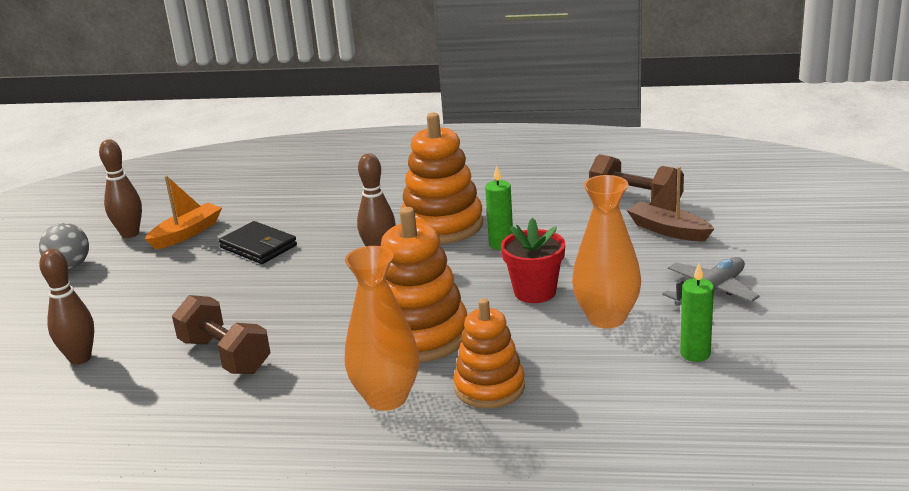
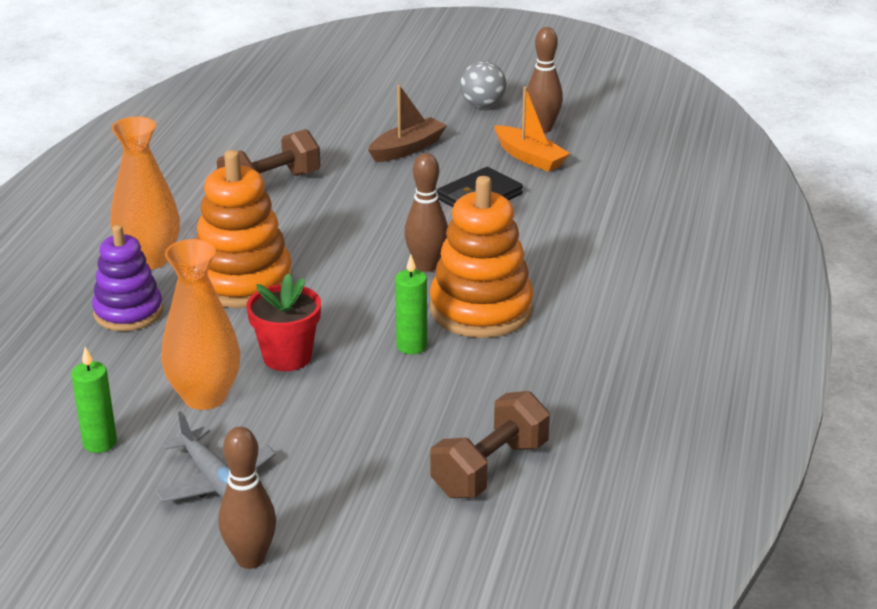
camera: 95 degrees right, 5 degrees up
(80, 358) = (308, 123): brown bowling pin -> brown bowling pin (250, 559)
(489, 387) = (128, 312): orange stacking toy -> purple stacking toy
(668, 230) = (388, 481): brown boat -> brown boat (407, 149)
...
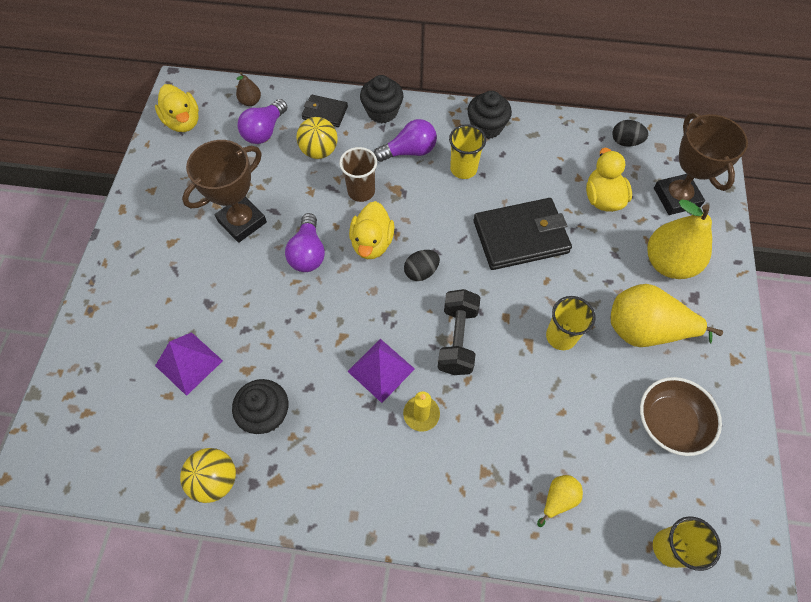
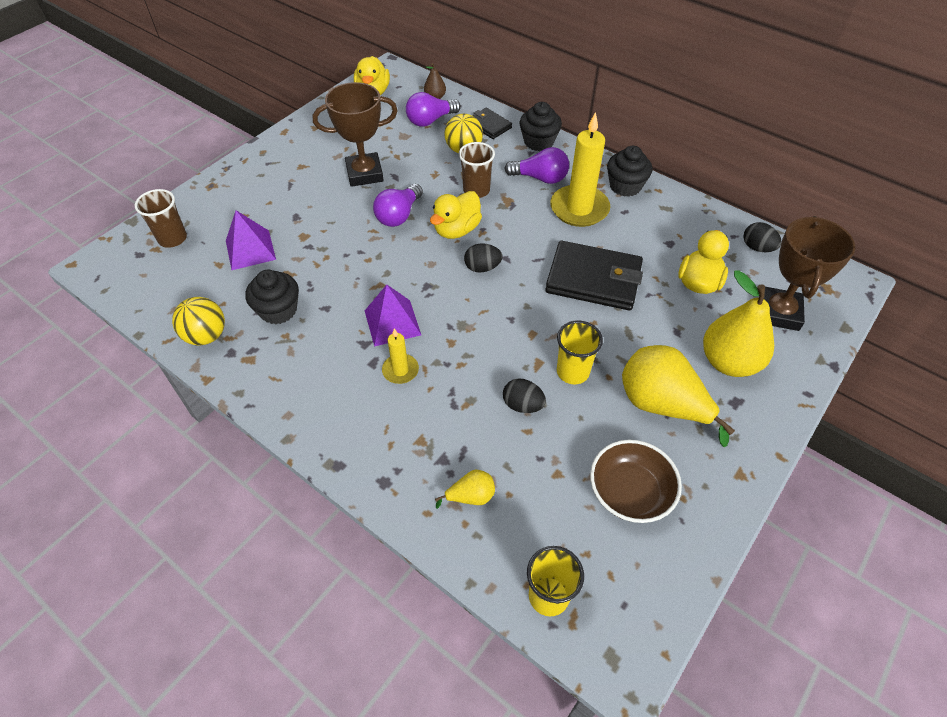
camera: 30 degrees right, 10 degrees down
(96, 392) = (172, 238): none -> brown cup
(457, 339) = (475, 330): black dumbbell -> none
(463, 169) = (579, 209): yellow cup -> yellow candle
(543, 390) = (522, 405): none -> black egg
...
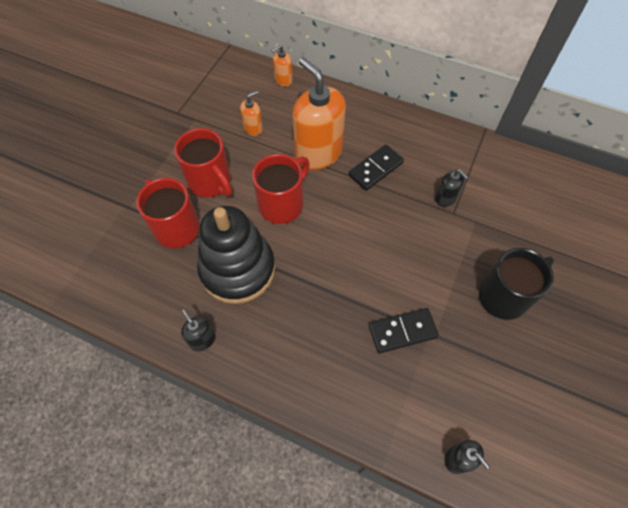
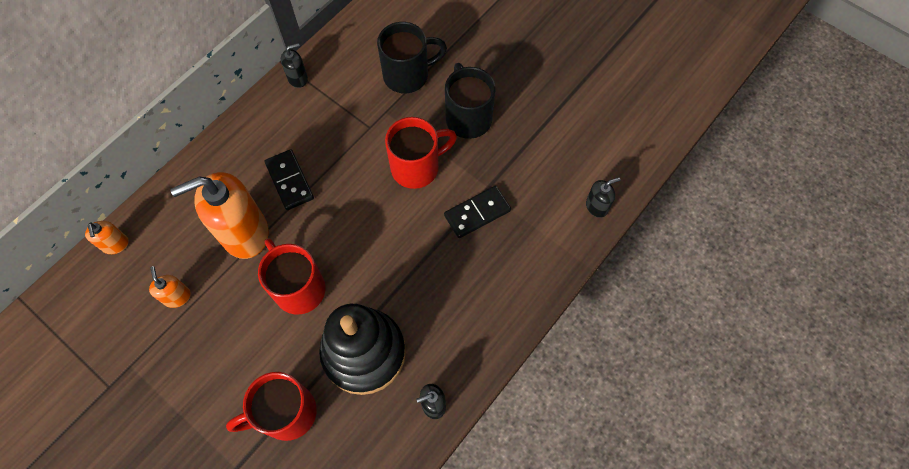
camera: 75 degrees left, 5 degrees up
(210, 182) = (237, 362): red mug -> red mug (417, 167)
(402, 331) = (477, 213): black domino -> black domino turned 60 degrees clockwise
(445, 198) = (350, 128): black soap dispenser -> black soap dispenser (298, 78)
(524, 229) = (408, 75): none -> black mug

#### [Exercise aim]
Using only the listing above, restate exactly the lines from the line containing "(463, 169) = (579, 209): yellow" through the line containing "(543, 390) = (522, 405): none -> black egg", both included.

#### [Answer area]
(463, 169) = (579, 209): yellow cup -> yellow candle
(543, 390) = (522, 405): none -> black egg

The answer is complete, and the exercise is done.